Action item: Retype, without any change, the line that contains "D3: LED red" and every line that follows it to the end of the entries, and nothing else.

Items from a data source
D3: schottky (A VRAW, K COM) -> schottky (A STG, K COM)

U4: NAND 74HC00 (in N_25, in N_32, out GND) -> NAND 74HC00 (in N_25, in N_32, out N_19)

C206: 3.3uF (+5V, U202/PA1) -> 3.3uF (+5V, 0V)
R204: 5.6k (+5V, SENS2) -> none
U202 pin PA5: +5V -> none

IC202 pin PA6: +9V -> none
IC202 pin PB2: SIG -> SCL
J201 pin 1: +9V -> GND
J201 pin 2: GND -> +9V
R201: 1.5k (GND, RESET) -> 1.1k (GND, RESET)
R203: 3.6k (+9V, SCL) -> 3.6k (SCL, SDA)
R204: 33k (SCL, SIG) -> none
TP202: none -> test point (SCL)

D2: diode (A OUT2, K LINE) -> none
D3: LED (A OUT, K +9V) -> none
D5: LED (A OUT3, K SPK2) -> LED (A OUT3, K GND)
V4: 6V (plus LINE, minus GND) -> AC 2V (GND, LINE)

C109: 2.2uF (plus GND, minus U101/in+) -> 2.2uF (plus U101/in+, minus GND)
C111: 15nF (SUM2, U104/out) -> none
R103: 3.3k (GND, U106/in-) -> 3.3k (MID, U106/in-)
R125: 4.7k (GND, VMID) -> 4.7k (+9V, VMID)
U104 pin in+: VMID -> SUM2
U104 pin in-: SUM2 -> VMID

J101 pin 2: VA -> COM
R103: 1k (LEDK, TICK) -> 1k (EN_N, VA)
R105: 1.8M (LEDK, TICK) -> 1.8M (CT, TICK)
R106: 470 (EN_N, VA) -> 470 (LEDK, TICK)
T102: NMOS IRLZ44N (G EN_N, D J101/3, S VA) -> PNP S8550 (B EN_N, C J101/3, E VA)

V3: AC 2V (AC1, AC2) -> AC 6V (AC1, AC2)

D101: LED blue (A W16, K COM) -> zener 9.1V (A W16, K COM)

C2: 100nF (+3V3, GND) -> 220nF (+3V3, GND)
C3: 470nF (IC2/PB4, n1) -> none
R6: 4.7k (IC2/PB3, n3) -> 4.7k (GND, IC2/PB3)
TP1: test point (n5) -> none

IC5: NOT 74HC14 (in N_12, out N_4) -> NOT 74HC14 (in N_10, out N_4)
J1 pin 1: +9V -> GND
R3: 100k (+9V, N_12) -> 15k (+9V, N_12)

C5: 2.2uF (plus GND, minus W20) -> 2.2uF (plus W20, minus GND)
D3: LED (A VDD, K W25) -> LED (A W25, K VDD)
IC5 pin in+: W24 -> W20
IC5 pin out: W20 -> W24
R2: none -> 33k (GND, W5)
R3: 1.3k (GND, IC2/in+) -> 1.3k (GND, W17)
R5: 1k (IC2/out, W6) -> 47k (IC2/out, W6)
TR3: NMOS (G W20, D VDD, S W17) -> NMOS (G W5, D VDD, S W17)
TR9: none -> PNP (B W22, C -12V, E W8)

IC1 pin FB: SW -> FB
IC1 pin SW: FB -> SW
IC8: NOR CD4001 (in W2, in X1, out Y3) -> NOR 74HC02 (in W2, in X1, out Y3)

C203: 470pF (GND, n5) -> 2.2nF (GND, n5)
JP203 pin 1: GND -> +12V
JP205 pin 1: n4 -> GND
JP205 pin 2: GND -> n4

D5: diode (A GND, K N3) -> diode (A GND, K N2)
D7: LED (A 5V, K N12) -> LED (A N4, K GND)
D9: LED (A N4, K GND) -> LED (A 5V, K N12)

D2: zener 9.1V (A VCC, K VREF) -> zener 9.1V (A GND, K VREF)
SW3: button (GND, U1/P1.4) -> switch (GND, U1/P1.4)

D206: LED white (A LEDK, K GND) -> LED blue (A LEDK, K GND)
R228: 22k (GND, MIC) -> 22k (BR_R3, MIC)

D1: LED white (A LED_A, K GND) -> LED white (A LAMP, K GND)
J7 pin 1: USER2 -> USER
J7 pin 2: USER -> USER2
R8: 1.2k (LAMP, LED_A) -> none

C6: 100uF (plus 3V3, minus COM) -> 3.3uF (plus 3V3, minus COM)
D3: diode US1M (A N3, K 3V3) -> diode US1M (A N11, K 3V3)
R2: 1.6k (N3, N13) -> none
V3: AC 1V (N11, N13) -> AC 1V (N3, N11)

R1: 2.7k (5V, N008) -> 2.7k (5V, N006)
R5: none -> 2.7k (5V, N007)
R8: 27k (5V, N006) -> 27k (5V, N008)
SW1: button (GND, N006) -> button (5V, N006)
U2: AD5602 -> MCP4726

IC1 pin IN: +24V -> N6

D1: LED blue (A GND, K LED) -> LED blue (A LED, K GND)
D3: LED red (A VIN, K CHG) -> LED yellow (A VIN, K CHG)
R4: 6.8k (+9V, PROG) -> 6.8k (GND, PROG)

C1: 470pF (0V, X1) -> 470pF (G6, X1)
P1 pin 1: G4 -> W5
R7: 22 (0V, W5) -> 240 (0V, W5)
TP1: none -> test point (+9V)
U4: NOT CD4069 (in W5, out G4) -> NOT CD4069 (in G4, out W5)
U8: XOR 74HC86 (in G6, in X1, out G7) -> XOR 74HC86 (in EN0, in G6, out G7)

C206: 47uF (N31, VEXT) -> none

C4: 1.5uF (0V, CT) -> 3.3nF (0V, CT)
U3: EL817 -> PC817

Solution to the exercise:
D3: LED red (A VIN, K CHG) -> LED yellow (A VIN, K CHG)
R4: 6.8k (+9V, PROG) -> 6.8k (GND, PROG)

C1: 470pF (0V, X1) -> 470pF (G6, X1)
P1 pin 1: G4 -> W5
R7: 22 (0V, W5) -> 240 (0V, W5)
TP1: none -> test point (+9V)
U4: NOT CD4069 (in W5, out G4) -> NOT CD4069 (in G4, out W5)
U8: XOR 74HC86 (in G6, in X1, out G7) -> XOR 74HC86 (in EN0, in G6, out G7)

C206: 47uF (N31, VEXT) -> none

C4: 1.5uF (0V, CT) -> 3.3nF (0V, CT)
U3: EL817 -> PC817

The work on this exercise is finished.